The answer must be every line of the records in which the string "DGND" appears.

[[ Input for this task open ]]

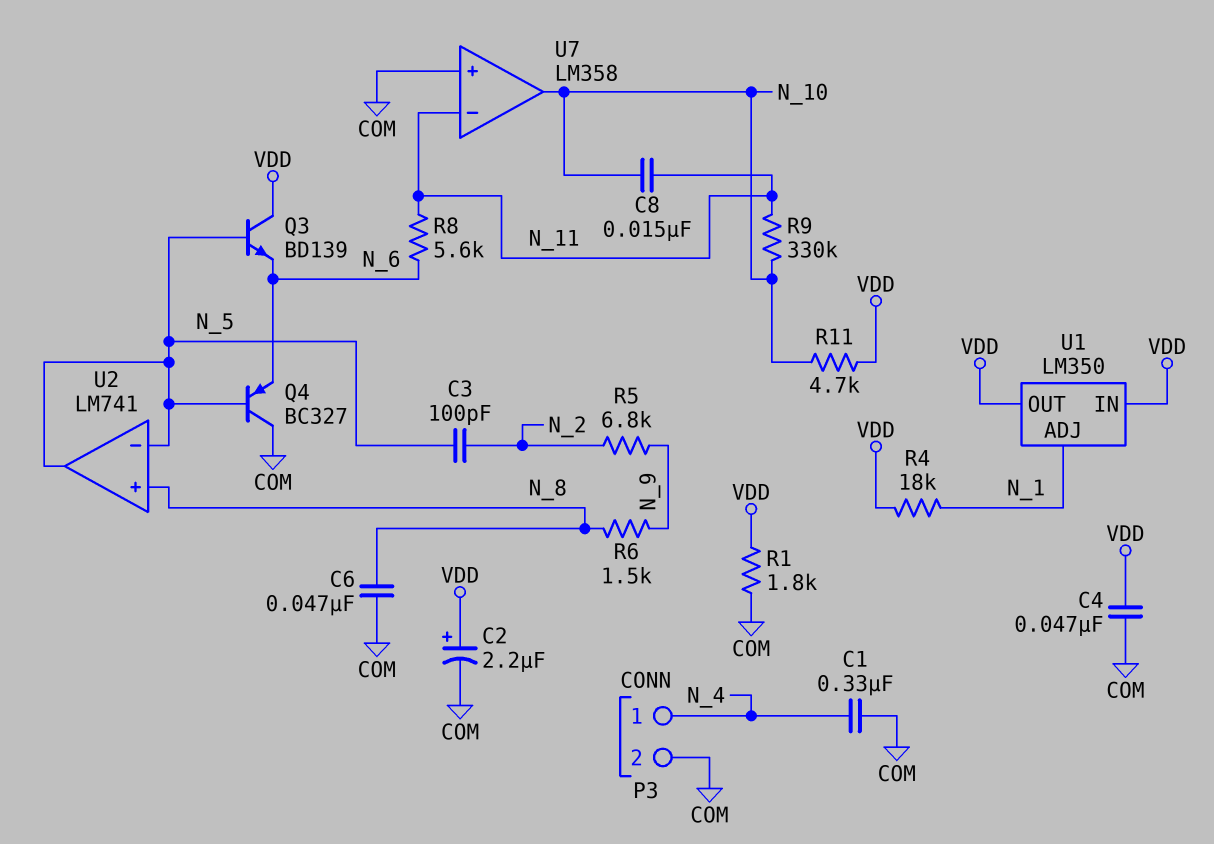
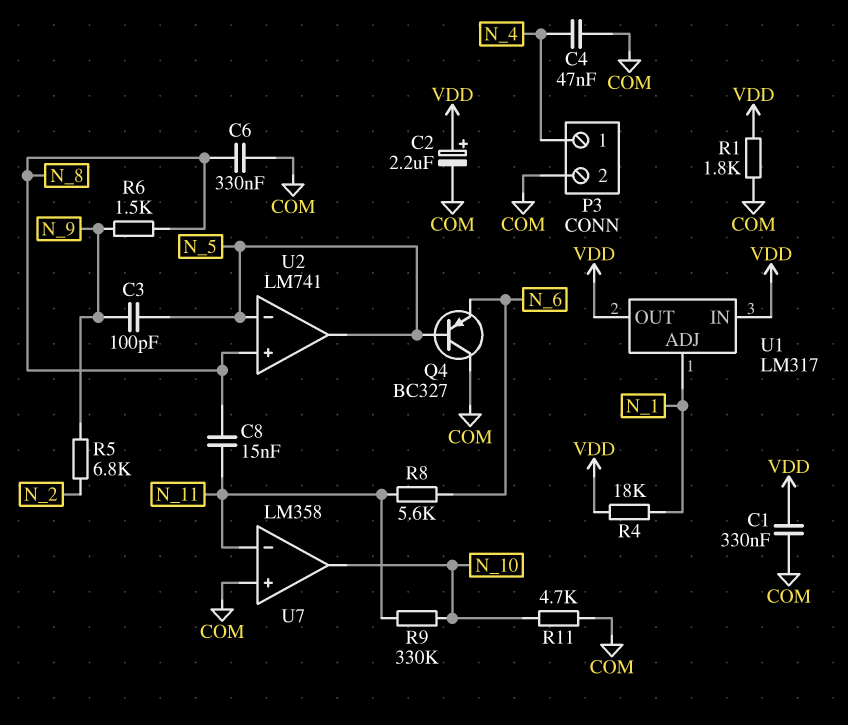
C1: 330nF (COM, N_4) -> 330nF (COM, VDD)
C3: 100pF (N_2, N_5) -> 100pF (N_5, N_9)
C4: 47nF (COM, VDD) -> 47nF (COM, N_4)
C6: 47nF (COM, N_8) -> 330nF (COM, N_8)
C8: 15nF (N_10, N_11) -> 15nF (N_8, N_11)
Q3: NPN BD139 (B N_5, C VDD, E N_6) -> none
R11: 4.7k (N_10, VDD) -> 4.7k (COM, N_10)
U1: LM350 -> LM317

[[ Input for this task closed ]]
[[ Input for this task open ]]

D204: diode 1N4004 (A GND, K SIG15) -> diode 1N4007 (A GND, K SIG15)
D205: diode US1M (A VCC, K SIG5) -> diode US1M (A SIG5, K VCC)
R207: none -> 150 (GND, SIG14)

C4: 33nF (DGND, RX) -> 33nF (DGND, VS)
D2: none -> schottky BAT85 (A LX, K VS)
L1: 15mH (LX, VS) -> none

[[ Input for this task closed ]]
[[ Input for this task open ]]

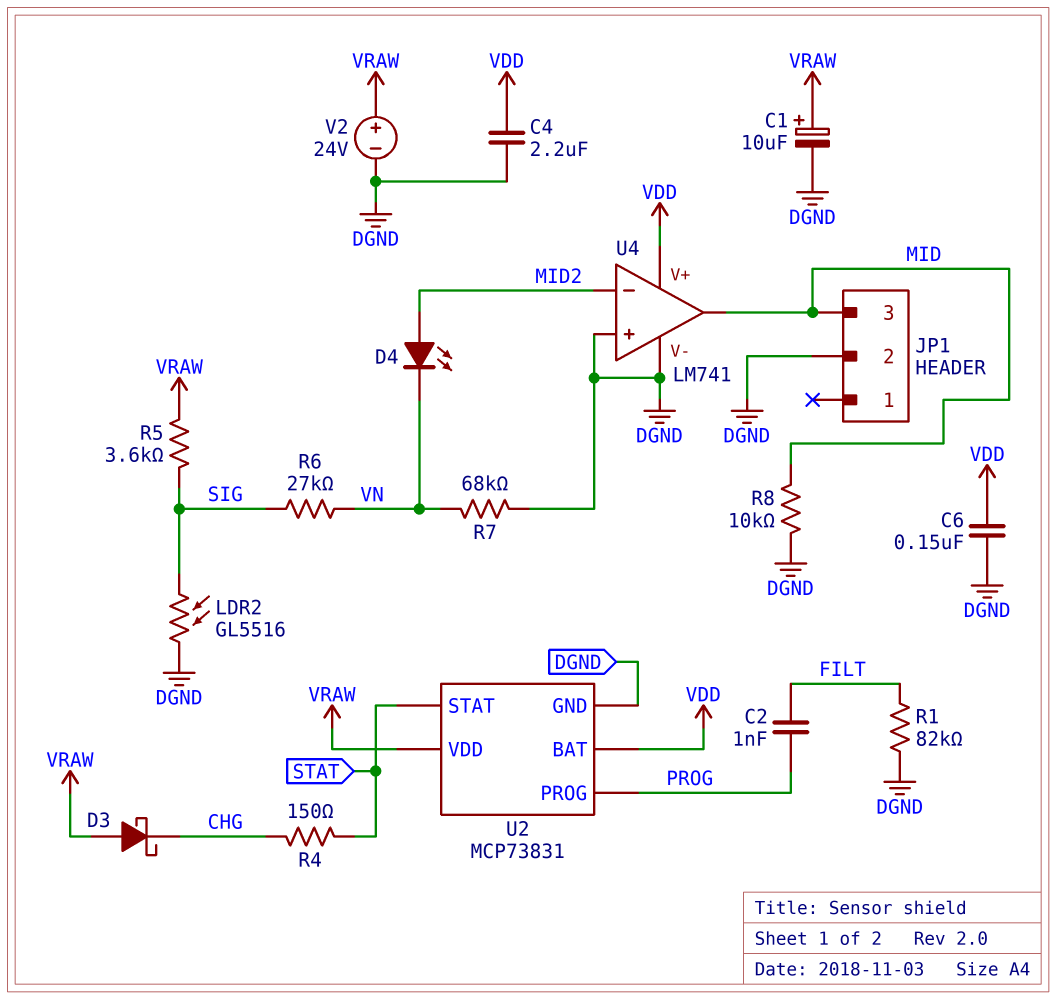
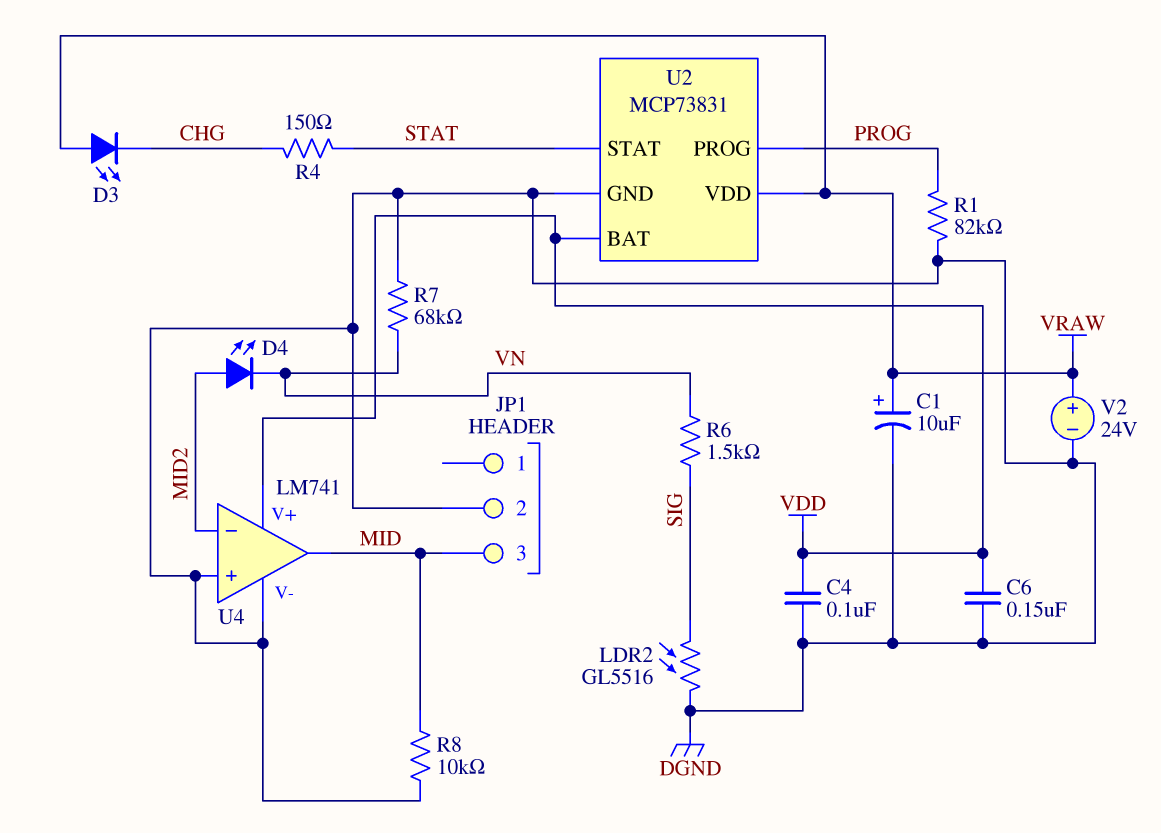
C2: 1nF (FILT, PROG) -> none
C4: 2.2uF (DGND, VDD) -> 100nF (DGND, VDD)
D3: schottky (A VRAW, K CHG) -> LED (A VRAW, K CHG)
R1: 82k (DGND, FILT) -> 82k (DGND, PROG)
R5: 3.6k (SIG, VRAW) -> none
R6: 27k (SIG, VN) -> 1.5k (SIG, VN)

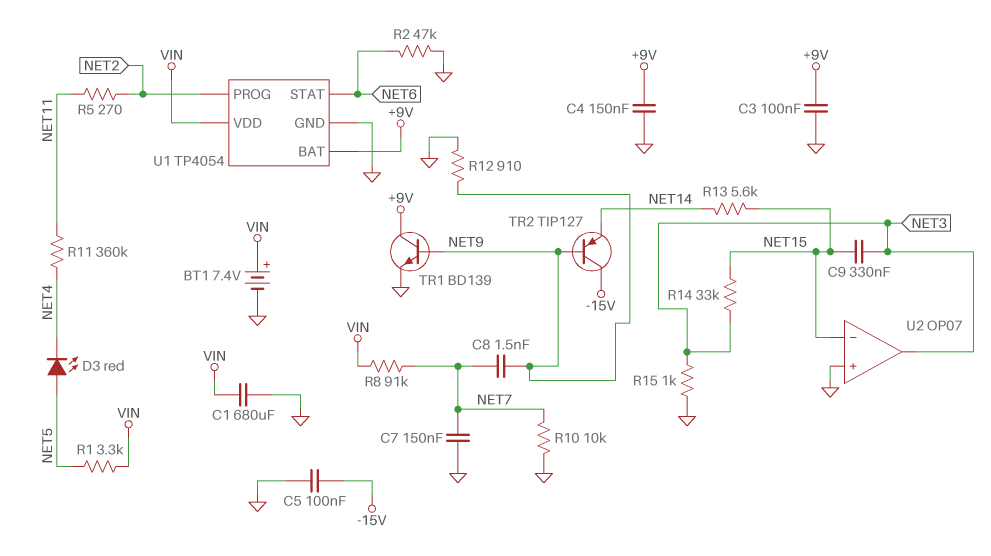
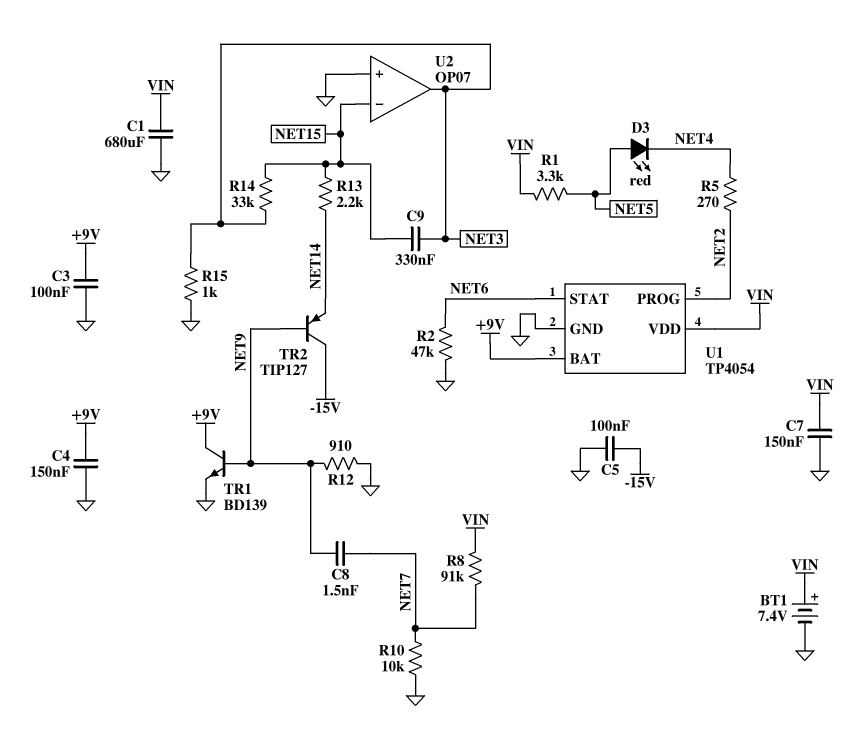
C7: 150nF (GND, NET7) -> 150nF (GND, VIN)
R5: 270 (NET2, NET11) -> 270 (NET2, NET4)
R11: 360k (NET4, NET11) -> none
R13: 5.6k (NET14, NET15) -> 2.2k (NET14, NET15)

[[ Input for this task closed ]]

**Output below**:
C4: 33nF (DGND, RX) -> 33nF (DGND, VS)
C4: 2.2uF (DGND, VDD) -> 100nF (DGND, VDD)
R1: 82k (DGND, FILT) -> 82k (DGND, PROG)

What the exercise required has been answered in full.